(RECORDED INFORMATION)

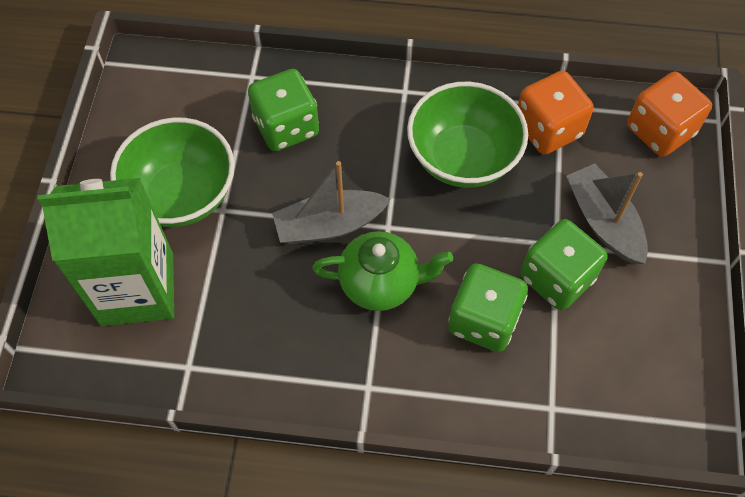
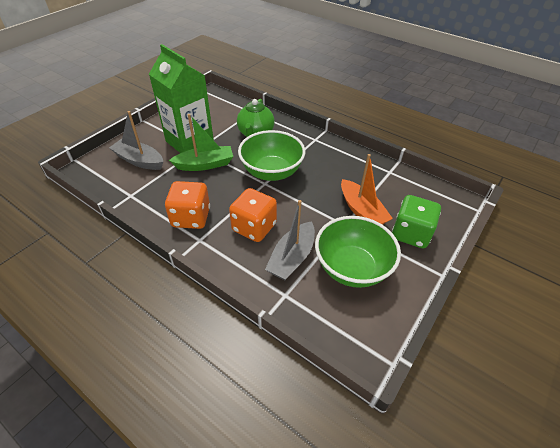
green boat: 0 -> 1
green dice: 3 -> 1
orange boat: 0 -> 1

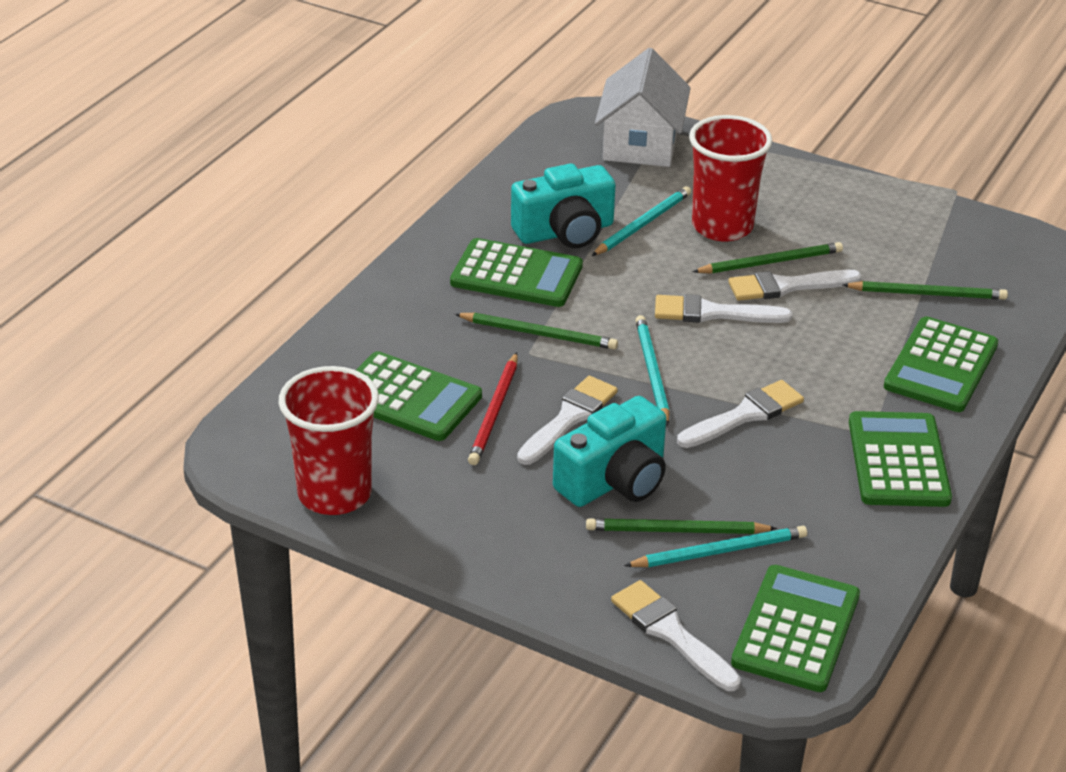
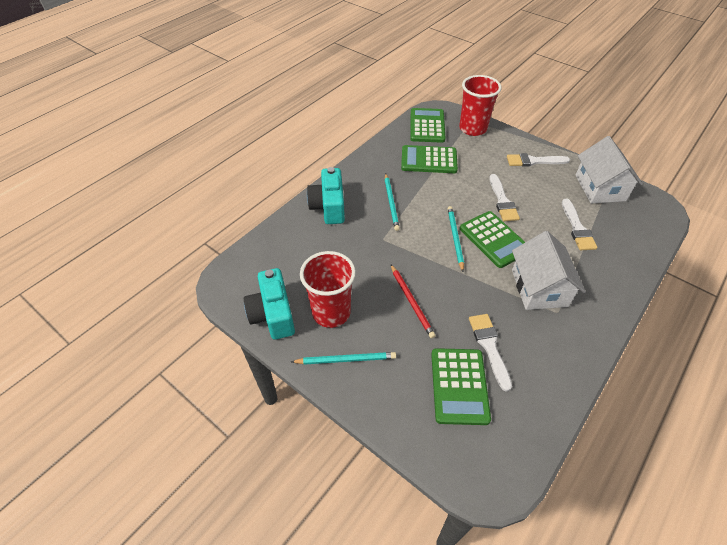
green calculator: 5 -> 4
green pencil: 4 -> 0
white brush: 5 -> 4
white house: 1 -> 2

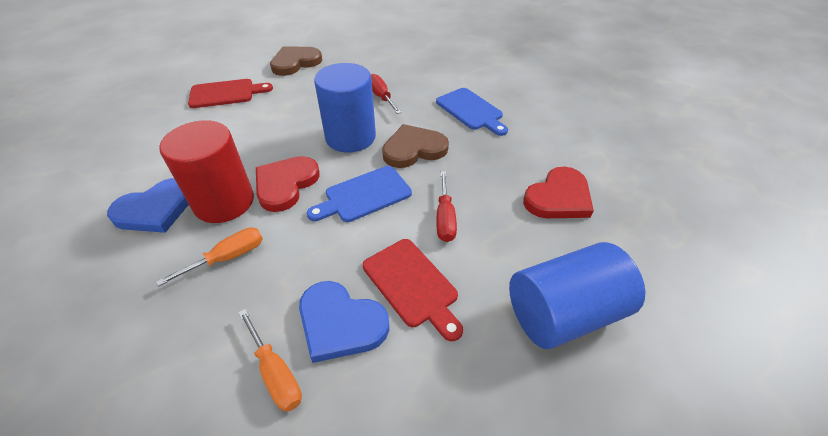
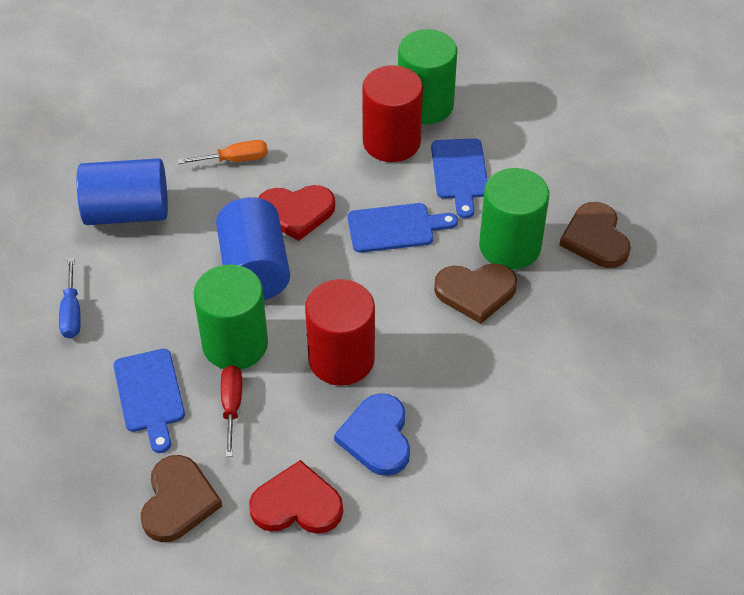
blue cutting board: 2 -> 3
blue heart: 2 -> 1
blue screwdriver: 0 -> 1
brown heart: 2 -> 3
green cylinder: 0 -> 3
orange screwdriver: 2 -> 1
red cutting board: 2 -> 0
red cylinder: 1 -> 2
red screwdriver: 2 -> 1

(End RECORDED INFORMATION)

◆ REQUIREMENT ◆
Copy every line of the entries in which "blue" can be found.

◆ YOUR SOLUTION ◆
blue cutting board: 2 -> 3
blue heart: 2 -> 1
blue screwdriver: 0 -> 1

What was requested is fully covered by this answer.